[Start of section]

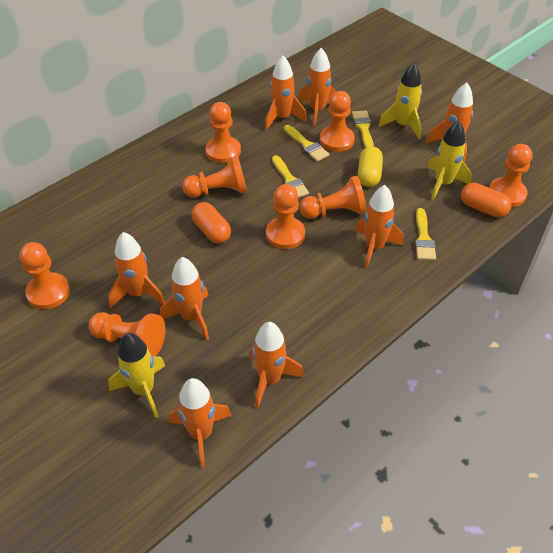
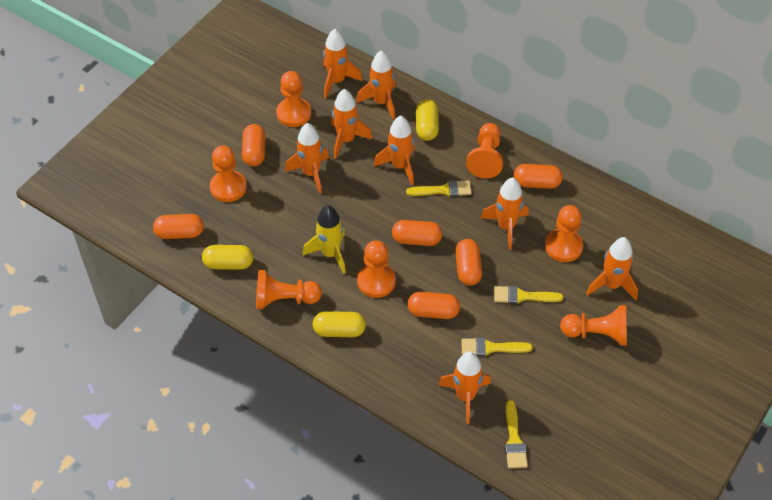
orange capsule: 2 -> 6
orange pawn: 8 -> 7
yellow capsule: 1 -> 3
yellow rocket: 3 -> 1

[End of section]

The expected answer is every line above in which the word "capsule" appears.

#### ANSWER TO THIS TASK
orange capsule: 2 -> 6
yellow capsule: 1 -> 3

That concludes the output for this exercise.